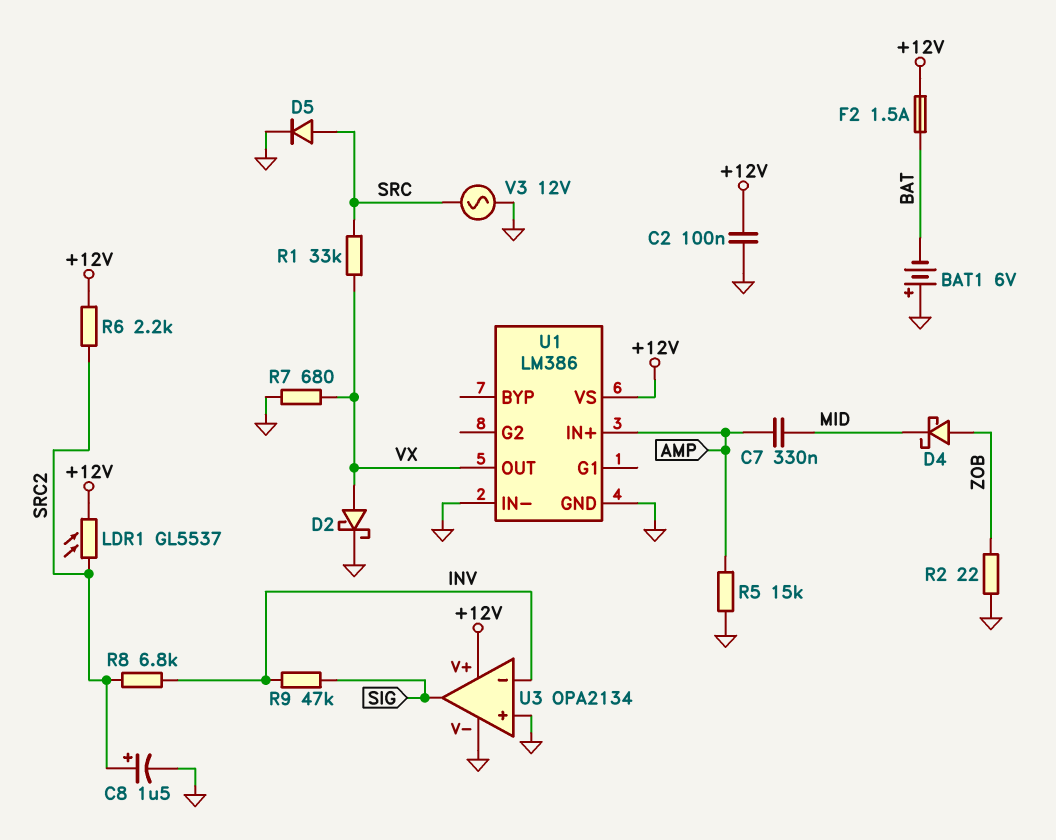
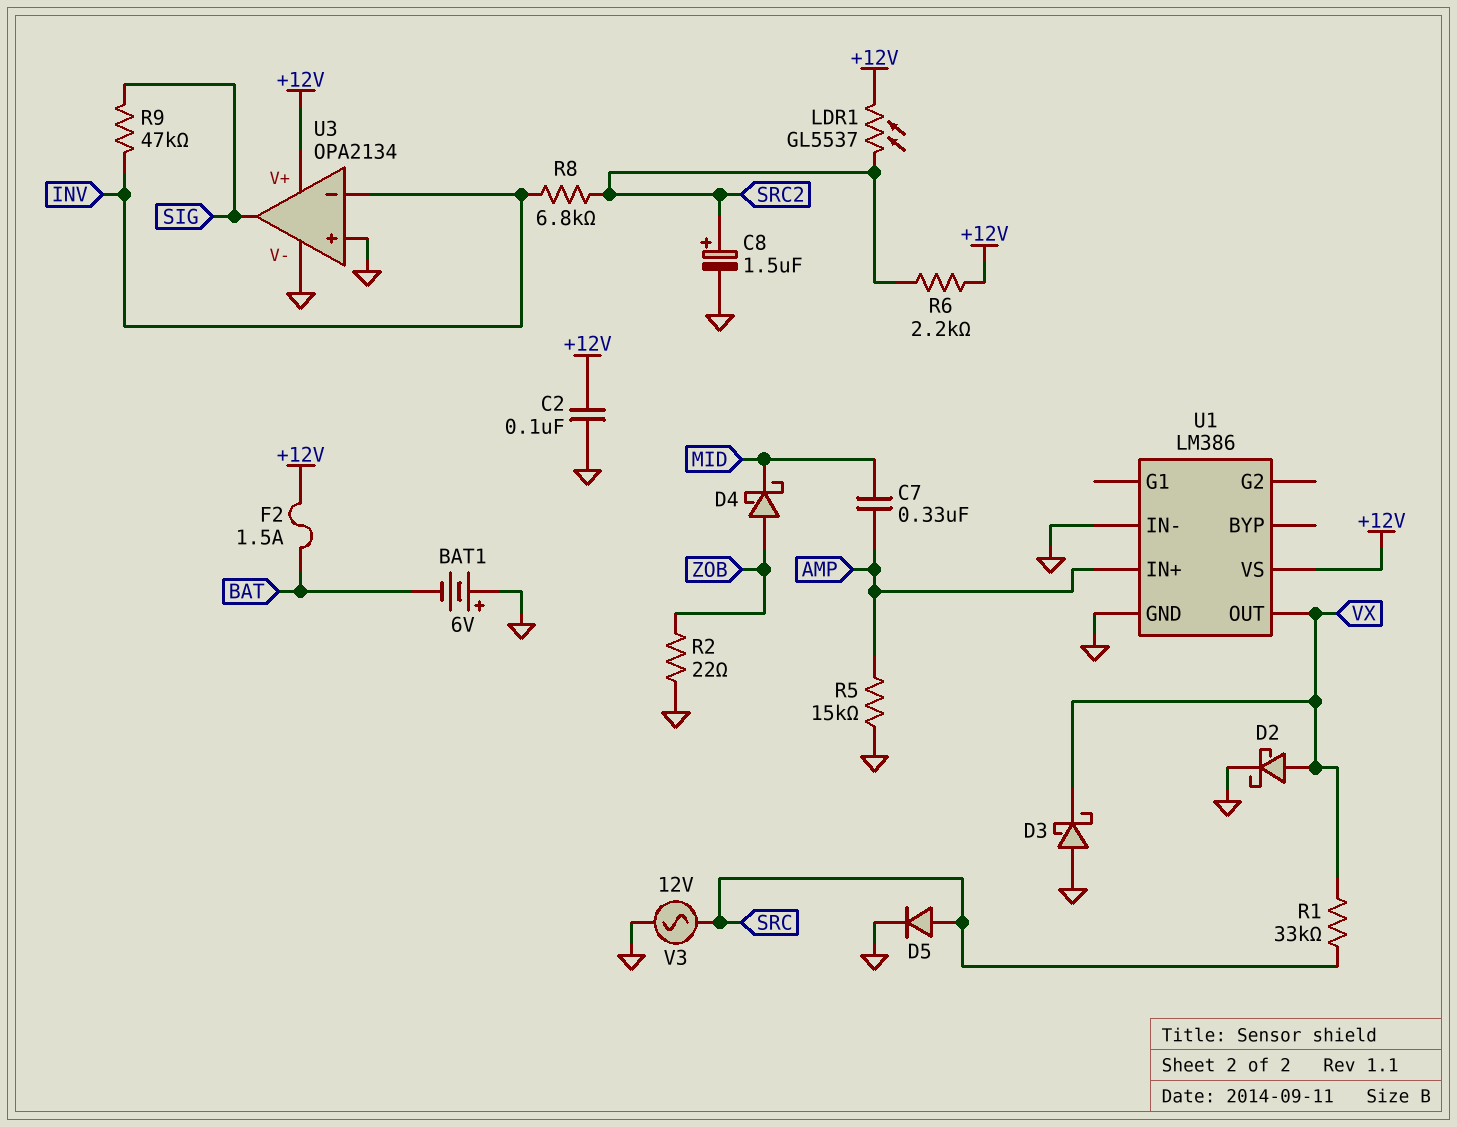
D3: none -> schottky (A GND, K VX)
R7: 680 (GND, VX) -> none

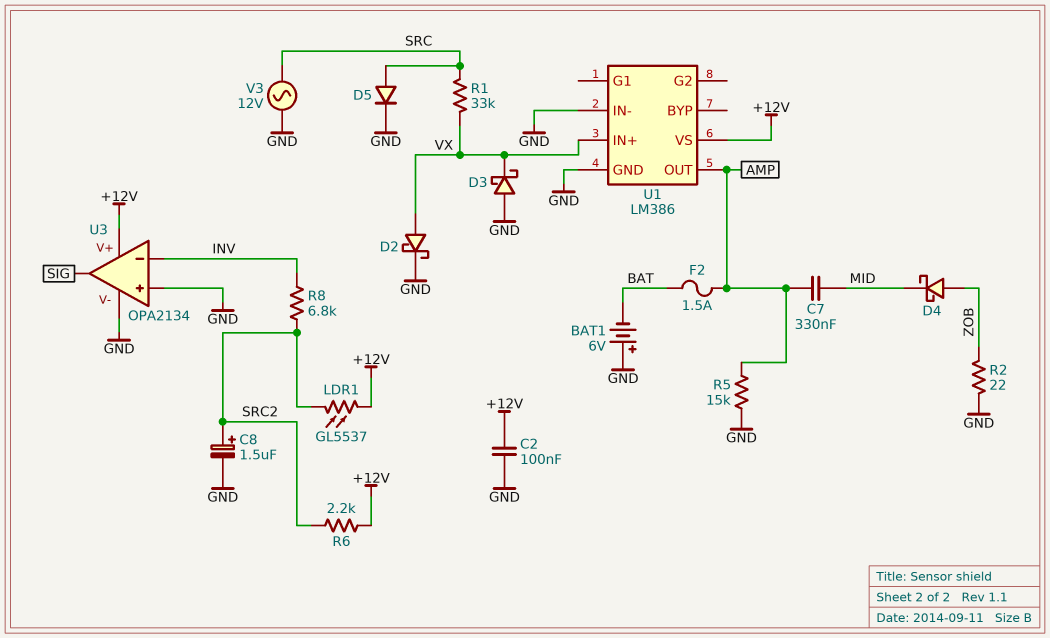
F2: 1.5A (+12V, BAT) -> 1.5A (AMP, BAT)
R9: 47k (INV, SIG) -> none
U1 pin IN+: AMP -> VX
U1 pin OUT: VX -> AMP

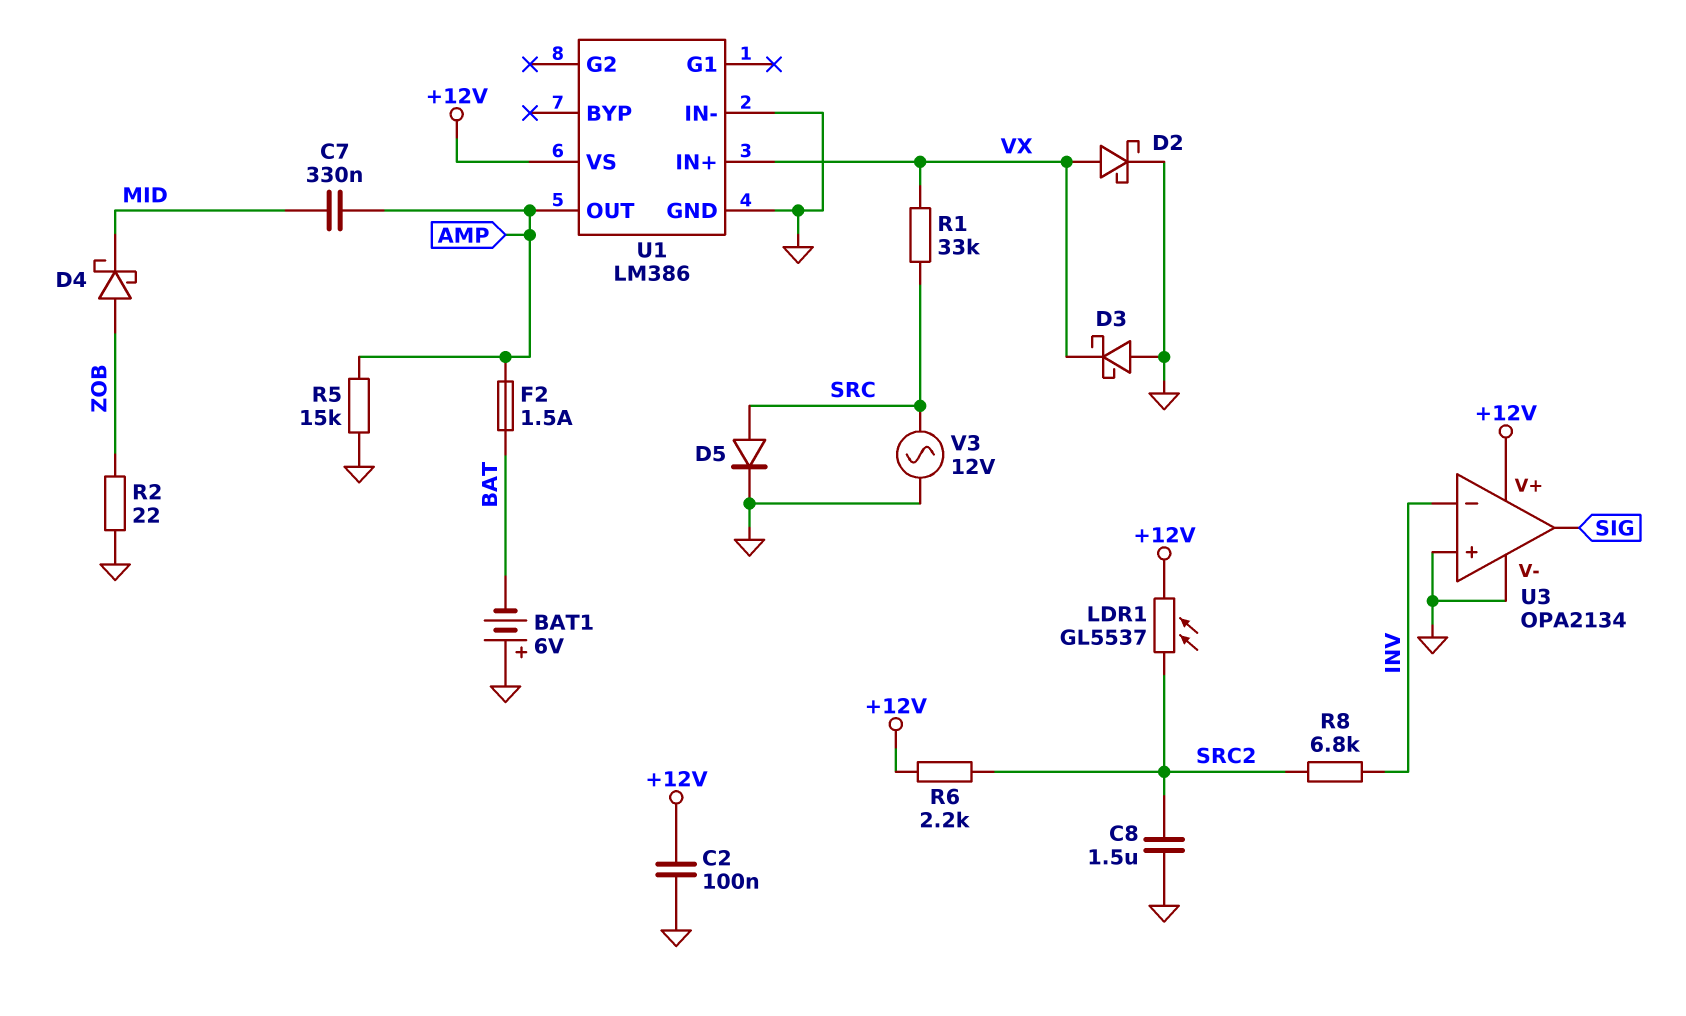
C8: 1.5uF (plus SRC2, minus GND) -> 1.5uF (GND, SRC2)

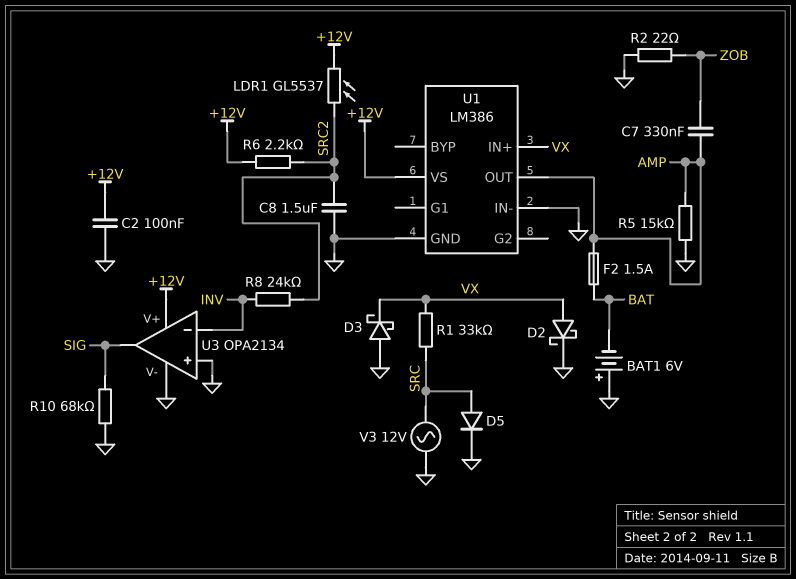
C7: 330nF (AMP, MID) -> 330nF (AMP, ZOB)
D4: schottky (A ZOB, K MID) -> none
R8: 6.8k (INV, SRC2) -> 24k (INV, SRC2)
R10: none -> 68k (GND, SIG)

● Task to complete
Give the listing again exactly, but omit each image.

● Solution to the exercise
D3: none -> schottky (A GND, K VX)
R7: 680 (GND, VX) -> none

F2: 1.5A (+12V, BAT) -> 1.5A (AMP, BAT)
R9: 47k (INV, SIG) -> none
U1 pin IN+: AMP -> VX
U1 pin OUT: VX -> AMP

C8: 1.5uF (plus SRC2, minus GND) -> 1.5uF (GND, SRC2)

C7: 330nF (AMP, MID) -> 330nF (AMP, ZOB)
D4: schottky (A ZOB, K MID) -> none
R8: 6.8k (INV, SRC2) -> 24k (INV, SRC2)
R10: none -> 68k (GND, SIG)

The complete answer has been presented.